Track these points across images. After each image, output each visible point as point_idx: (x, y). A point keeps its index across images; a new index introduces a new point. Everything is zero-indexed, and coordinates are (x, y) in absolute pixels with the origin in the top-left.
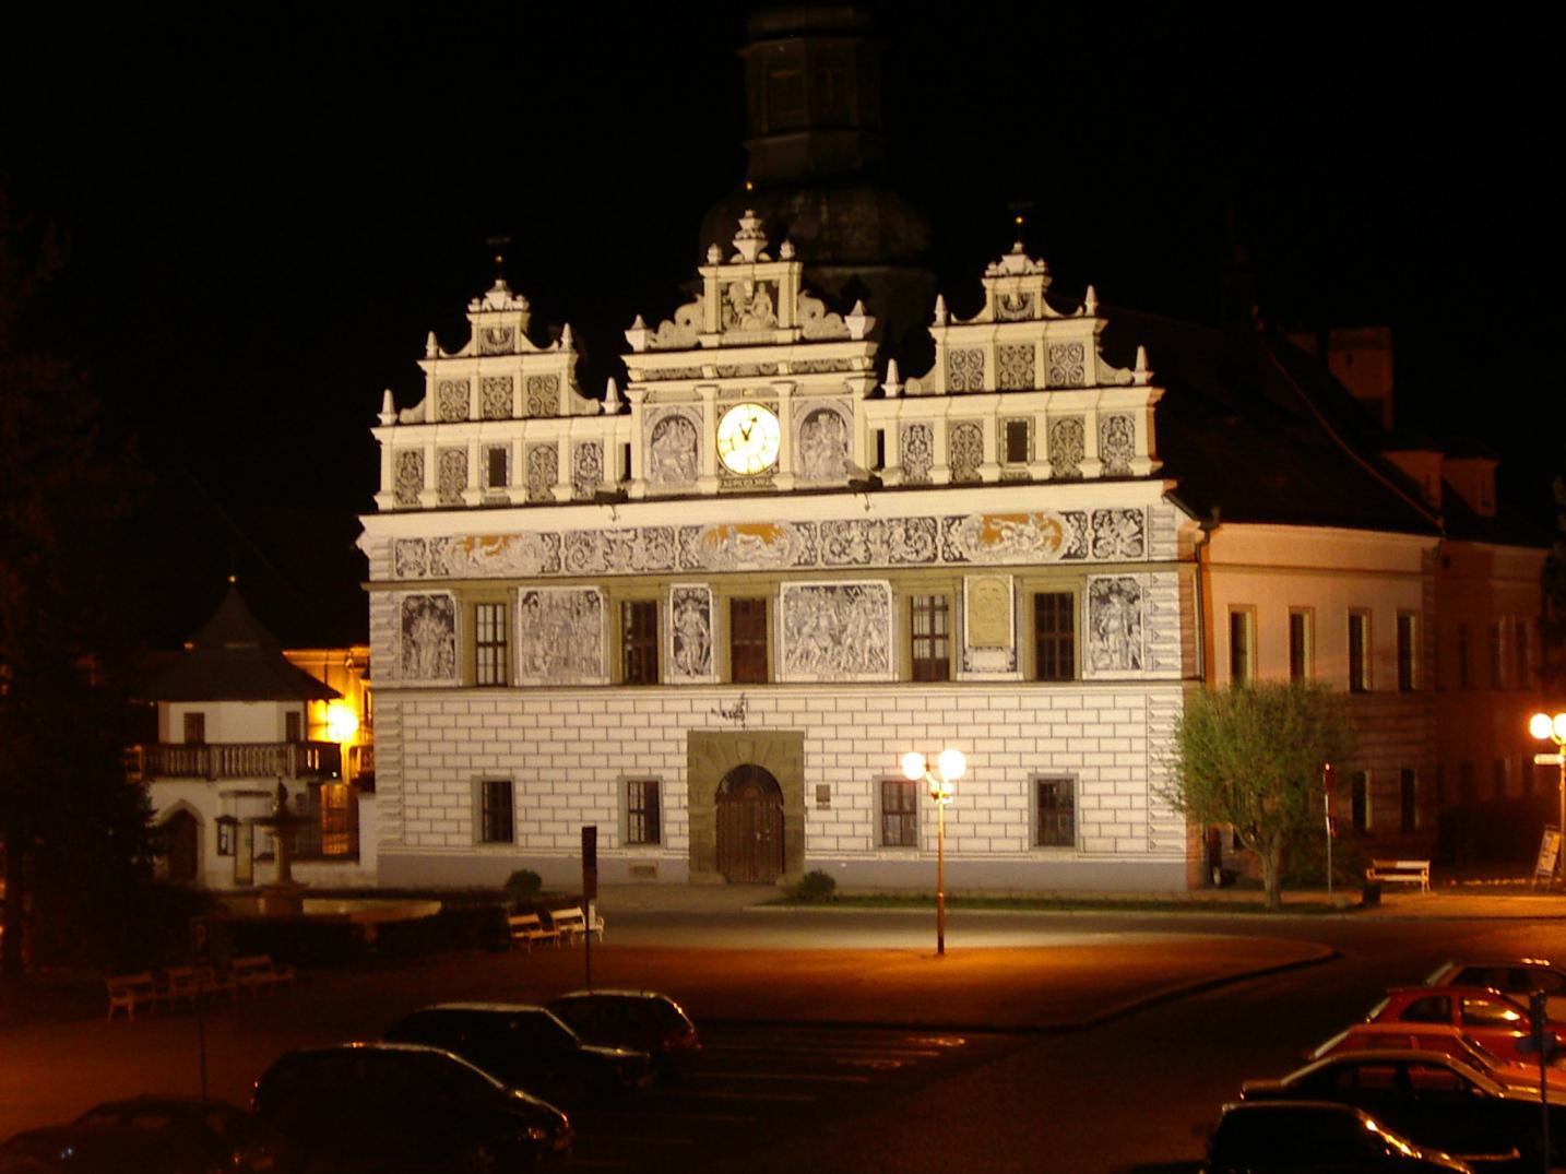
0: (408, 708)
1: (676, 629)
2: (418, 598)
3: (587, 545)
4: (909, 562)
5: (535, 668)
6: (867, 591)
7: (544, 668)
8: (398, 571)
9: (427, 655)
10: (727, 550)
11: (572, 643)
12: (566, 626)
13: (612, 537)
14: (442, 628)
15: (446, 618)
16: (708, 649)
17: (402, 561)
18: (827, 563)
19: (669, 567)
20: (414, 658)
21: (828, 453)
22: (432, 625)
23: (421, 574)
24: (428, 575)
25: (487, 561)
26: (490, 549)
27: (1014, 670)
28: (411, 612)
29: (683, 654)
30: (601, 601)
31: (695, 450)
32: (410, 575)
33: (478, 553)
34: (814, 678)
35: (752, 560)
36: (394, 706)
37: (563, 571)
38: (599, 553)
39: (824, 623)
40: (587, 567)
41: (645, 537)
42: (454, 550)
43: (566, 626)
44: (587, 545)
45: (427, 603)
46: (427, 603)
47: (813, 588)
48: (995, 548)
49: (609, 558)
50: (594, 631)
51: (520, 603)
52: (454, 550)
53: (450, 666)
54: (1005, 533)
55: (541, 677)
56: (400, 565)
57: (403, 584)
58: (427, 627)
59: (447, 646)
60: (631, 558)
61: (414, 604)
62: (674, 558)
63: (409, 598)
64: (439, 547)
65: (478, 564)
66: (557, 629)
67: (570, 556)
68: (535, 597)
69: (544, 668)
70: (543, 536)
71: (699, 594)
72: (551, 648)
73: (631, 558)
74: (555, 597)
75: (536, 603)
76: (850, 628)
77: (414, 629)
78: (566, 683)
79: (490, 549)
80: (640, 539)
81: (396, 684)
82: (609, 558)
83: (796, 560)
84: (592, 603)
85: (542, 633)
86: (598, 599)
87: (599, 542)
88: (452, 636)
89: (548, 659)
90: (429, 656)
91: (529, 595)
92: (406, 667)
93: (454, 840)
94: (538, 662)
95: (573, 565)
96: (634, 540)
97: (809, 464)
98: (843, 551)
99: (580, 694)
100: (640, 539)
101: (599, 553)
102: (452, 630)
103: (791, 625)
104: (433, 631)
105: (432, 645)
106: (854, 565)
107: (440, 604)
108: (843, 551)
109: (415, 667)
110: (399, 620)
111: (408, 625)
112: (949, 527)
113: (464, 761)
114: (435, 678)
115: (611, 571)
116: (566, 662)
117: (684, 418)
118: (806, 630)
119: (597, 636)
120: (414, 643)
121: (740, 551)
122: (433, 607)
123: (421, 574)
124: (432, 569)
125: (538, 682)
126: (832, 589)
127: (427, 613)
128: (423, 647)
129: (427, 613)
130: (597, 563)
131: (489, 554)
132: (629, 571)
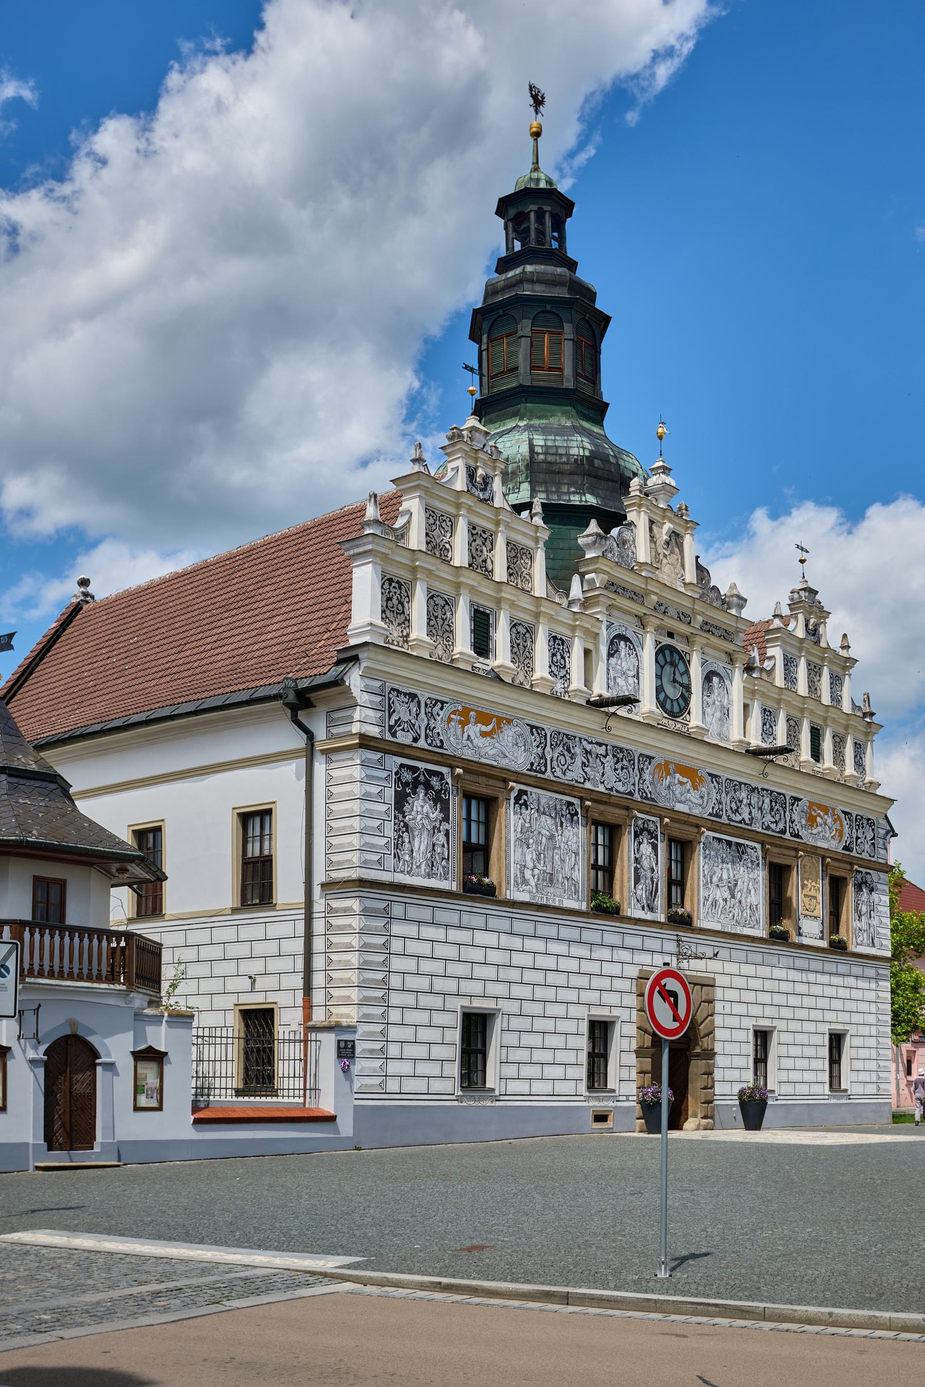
0: (397, 910)
1: (636, 859)
2: (414, 769)
3: (569, 750)
4: (773, 831)
5: (525, 881)
6: (749, 850)
7: (533, 882)
8: (391, 727)
9: (421, 844)
10: (669, 787)
11: (557, 857)
12: (552, 837)
13: (589, 747)
14: (436, 815)
15: (439, 800)
16: (657, 884)
17: (395, 717)
18: (729, 819)
19: (631, 794)
20: (407, 845)
21: (718, 714)
22: (427, 808)
23: (416, 740)
24: (422, 743)
25: (479, 742)
26: (484, 728)
27: (822, 938)
28: (406, 784)
29: (640, 887)
30: (579, 816)
31: (638, 678)
32: (404, 738)
33: (474, 730)
34: (718, 927)
35: (684, 802)
36: (382, 905)
37: (549, 775)
38: (579, 760)
39: (725, 876)
40: (570, 775)
41: (614, 756)
42: (450, 720)
43: (552, 837)
44: (569, 750)
45: (422, 778)
46: (422, 778)
47: (720, 840)
48: (814, 831)
49: (586, 769)
50: (574, 847)
51: (512, 801)
52: (450, 720)
53: (444, 863)
54: (819, 819)
55: (530, 892)
56: (392, 722)
57: (400, 750)
58: (420, 807)
59: (441, 838)
60: (603, 775)
61: (407, 776)
62: (634, 785)
63: (402, 766)
64: (435, 712)
65: (472, 742)
66: (544, 839)
67: (555, 759)
68: (525, 797)
69: (533, 882)
70: (532, 727)
71: (652, 827)
72: (539, 860)
73: (603, 775)
74: (543, 801)
75: (525, 804)
76: (739, 883)
77: (407, 808)
78: (551, 903)
79: (484, 728)
80: (610, 757)
81: (386, 877)
82: (586, 769)
83: (711, 811)
84: (572, 816)
85: (531, 841)
86: (576, 813)
87: (578, 750)
88: (444, 826)
89: (536, 871)
90: (423, 848)
91: (522, 793)
92: (397, 856)
93: (437, 1086)
94: (528, 874)
95: (558, 769)
96: (605, 757)
97: (708, 719)
98: (737, 811)
99: (541, 916)
100: (610, 757)
101: (579, 760)
102: (446, 819)
103: (706, 872)
104: (428, 816)
105: (426, 832)
106: (743, 826)
107: (435, 782)
108: (737, 811)
109: (407, 858)
110: (390, 794)
111: (401, 801)
112: (793, 805)
113: (450, 985)
114: (429, 876)
115: (588, 785)
116: (551, 881)
117: (631, 643)
118: (715, 879)
119: (576, 854)
120: (406, 825)
121: (678, 789)
122: (428, 787)
123: (416, 740)
124: (427, 736)
125: (524, 897)
126: (729, 843)
127: (421, 791)
128: (416, 833)
129: (421, 791)
130: (575, 773)
131: (484, 734)
132: (601, 788)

■ **WHAT IS REQUIRED**: Please copy every one of the records above without any changes, and leave the pictures out.

■ **REPLY**:
Track these points across images. After each image, output each visible point as point_idx: (x, y). A point keeps its index across images; a new index introduces a new point. Everything is zero-indexed, and coordinates are (x, y) in absolute pixels with the origin in the top-left.
0: (408, 708)
1: (676, 629)
2: (418, 598)
3: (587, 545)
4: (909, 562)
5: (535, 668)
6: (867, 591)
7: (544, 668)
8: (398, 571)
9: (427, 655)
10: (727, 550)
11: (572, 643)
12: (566, 626)
13: (612, 537)
14: (442, 628)
15: (446, 618)
16: (708, 649)
17: (402, 561)
18: (827, 563)
19: (669, 567)
20: (414, 658)
21: (828, 453)
22: (432, 625)
23: (421, 574)
24: (428, 575)
25: (487, 561)
26: (490, 549)
27: (1014, 670)
28: (411, 612)
29: (683, 654)
30: (601, 601)
31: (695, 450)
32: (410, 575)
33: (478, 553)
34: (814, 678)
35: (752, 560)
36: (394, 706)
37: (563, 571)
38: (599, 553)
39: (824, 623)
40: (587, 567)
41: (645, 537)
42: (454, 550)
43: (566, 626)
44: (587, 545)
45: (427, 603)
46: (427, 603)
47: (813, 588)
48: (995, 548)
49: (609, 558)
50: (594, 631)
51: (520, 603)
52: (454, 550)
53: (450, 666)
54: (1005, 533)
55: (541, 677)
56: (400, 565)
57: (403, 584)
58: (427, 627)
59: (447, 646)
60: (631, 558)
61: (414, 604)
62: (674, 558)
63: (409, 598)
64: (439, 547)
65: (478, 564)
66: (557, 629)
67: (570, 556)
68: (535, 597)
69: (544, 668)
70: (543, 536)
71: (699, 594)
72: (551, 648)
73: (631, 558)
74: (555, 597)
75: (536, 603)
76: (850, 628)
77: (414, 629)
78: (566, 683)
79: (490, 549)
80: (640, 539)
81: (396, 684)
82: (609, 558)
83: (796, 560)
84: (592, 603)
85: (542, 633)
86: (598, 599)
87: (599, 542)
88: (452, 636)
89: (548, 659)
90: (429, 656)
91: (529, 595)
92: (406, 667)
93: (454, 840)
94: (538, 662)
95: (573, 565)
96: (634, 540)
97: (809, 464)
98: (843, 551)
99: (580, 694)
100: (640, 539)
101: (599, 553)
102: (452, 630)
103: (791, 625)
104: (433, 631)
105: (432, 645)
106: (854, 565)
107: (440, 604)
108: (843, 551)
109: (415, 667)
110: (399, 620)
111: (408, 625)
112: (949, 527)
113: (464, 761)
114: (435, 678)
115: (611, 571)
116: (566, 662)
117: (684, 418)
118: (806, 630)
119: (597, 636)
120: (414, 643)
121: (740, 551)
122: (433, 607)
123: (421, 574)
124: (432, 569)
125: (538, 682)
126: (832, 589)
127: (427, 613)
128: (423, 647)
129: (427, 613)
130: (597, 563)
131: (489, 554)
132: (629, 571)
0: (397, 910)
1: (636, 859)
2: (414, 769)
3: (569, 750)
4: (773, 831)
5: (525, 881)
6: (749, 850)
7: (533, 882)
8: (391, 727)
9: (421, 844)
10: (669, 787)
11: (557, 857)
12: (552, 837)
13: (589, 747)
14: (436, 815)
15: (439, 800)
16: (657, 884)
17: (395, 717)
18: (729, 819)
19: (631, 794)
20: (407, 845)
21: (718, 714)
22: (427, 808)
23: (416, 740)
24: (422, 743)
25: (479, 742)
26: (484, 728)
27: (822, 938)
28: (406, 784)
29: (640, 887)
30: (579, 816)
31: (638, 678)
32: (404, 738)
33: (474, 730)
34: (718, 927)
35: (684, 802)
36: (382, 905)
37: (549, 775)
38: (579, 760)
39: (725, 876)
40: (570, 775)
41: (614, 756)
42: (450, 720)
43: (552, 837)
44: (569, 750)
45: (422, 778)
46: (422, 778)
47: (720, 840)
48: (814, 831)
49: (586, 769)
50: (574, 847)
51: (512, 801)
52: (450, 720)
53: (444, 863)
54: (819, 819)
55: (530, 892)
56: (392, 722)
57: (400, 750)
58: (420, 807)
59: (441, 838)
60: (603, 775)
61: (407, 776)
62: (634, 785)
63: (402, 766)
64: (435, 712)
65: (472, 742)
66: (544, 839)
67: (555, 759)
68: (525, 797)
69: (533, 882)
70: (532, 727)
71: (652, 827)
72: (539, 860)
73: (603, 775)
74: (543, 801)
75: (525, 804)
76: (739, 883)
77: (407, 808)
78: (551, 903)
79: (484, 728)
80: (610, 757)
81: (386, 877)
82: (586, 769)
83: (711, 811)
84: (572, 816)
85: (531, 841)
86: (576, 813)
87: (578, 750)
88: (444, 826)
89: (536, 871)
90: (423, 848)
91: (522, 793)
92: (397, 856)
93: (437, 1086)
94: (528, 874)
95: (558, 769)
96: (605, 757)
97: (708, 719)
98: (737, 811)
99: (541, 916)
100: (610, 757)
101: (579, 760)
102: (446, 819)
103: (706, 872)
104: (428, 816)
105: (426, 832)
106: (743, 826)
107: (435, 782)
108: (737, 811)
109: (407, 858)
110: (390, 794)
111: (401, 801)
112: (793, 805)
113: (450, 985)
114: (429, 876)
115: (588, 785)
116: (551, 881)
117: (631, 643)
118: (715, 879)
119: (576, 854)
120: (406, 825)
121: (678, 789)
122: (428, 787)
123: (416, 740)
124: (427, 736)
125: (524, 897)
126: (729, 843)
127: (421, 791)
128: (416, 833)
129: (421, 791)
130: (575, 773)
131: (484, 734)
132: (601, 788)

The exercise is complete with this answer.